▶ [Activity]
Copy out the rows verbatim, starting at the first line and ending with the line that contains "In fact, yellowish". Include both of those lines.
======== Data section
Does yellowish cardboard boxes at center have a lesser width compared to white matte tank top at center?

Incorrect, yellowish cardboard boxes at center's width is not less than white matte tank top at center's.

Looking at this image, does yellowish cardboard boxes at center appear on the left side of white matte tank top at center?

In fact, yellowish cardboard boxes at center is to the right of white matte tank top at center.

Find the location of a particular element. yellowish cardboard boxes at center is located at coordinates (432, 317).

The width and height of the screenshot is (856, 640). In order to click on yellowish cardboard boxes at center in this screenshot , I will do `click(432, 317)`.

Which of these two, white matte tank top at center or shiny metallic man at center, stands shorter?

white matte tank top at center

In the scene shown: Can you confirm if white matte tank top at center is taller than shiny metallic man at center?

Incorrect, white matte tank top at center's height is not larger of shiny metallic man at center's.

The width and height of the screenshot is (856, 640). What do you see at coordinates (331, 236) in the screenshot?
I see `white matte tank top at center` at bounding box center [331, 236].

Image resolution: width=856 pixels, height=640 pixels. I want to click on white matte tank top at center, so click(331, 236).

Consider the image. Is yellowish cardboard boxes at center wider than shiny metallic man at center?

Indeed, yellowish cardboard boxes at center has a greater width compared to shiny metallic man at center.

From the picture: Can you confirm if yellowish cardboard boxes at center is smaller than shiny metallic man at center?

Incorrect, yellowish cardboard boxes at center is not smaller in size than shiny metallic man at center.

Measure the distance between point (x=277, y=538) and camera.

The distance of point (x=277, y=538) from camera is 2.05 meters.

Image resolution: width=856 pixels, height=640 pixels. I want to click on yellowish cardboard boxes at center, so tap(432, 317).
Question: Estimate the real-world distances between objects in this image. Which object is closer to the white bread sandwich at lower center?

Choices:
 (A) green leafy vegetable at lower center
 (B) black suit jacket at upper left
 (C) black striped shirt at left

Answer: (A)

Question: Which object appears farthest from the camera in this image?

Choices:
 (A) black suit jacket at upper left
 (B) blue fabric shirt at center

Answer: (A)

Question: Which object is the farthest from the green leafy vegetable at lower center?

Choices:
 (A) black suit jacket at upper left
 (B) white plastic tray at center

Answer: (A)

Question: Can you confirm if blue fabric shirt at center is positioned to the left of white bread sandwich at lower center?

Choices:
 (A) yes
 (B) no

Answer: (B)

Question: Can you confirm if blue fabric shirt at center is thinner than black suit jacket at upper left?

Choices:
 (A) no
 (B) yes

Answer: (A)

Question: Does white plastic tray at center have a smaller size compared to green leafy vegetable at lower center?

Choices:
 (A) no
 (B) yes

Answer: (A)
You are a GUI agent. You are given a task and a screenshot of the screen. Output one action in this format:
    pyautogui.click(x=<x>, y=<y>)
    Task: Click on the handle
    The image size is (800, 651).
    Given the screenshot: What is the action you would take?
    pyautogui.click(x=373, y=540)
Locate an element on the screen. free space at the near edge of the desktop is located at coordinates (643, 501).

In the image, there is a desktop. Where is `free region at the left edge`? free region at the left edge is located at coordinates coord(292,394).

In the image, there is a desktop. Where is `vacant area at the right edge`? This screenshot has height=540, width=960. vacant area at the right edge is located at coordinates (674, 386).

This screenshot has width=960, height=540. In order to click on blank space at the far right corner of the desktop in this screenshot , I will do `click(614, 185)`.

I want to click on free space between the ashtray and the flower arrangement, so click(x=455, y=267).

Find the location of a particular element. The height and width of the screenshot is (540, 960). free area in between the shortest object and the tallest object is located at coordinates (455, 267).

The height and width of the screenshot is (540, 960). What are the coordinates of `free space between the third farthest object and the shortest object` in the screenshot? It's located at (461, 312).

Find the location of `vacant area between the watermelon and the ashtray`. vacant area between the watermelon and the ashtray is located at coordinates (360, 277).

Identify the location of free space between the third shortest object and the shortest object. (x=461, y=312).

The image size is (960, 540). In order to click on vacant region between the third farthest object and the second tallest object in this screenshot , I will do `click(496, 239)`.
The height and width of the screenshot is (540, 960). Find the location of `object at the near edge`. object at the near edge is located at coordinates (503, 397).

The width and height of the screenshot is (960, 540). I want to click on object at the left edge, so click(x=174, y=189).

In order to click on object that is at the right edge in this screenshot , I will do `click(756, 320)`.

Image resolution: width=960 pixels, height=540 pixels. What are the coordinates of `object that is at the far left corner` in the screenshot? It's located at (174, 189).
================
▶ [Written solution]
Does yellowish cardboard boxes at center have a lesser width compared to white matte tank top at center?

Incorrect, yellowish cardboard boxes at center's width is not less than white matte tank top at center's.

Looking at this image, does yellowish cardboard boxes at center appear on the left side of white matte tank top at center?

In fact, yellowish cardboard boxes at center is to the right of white matte tank top at center.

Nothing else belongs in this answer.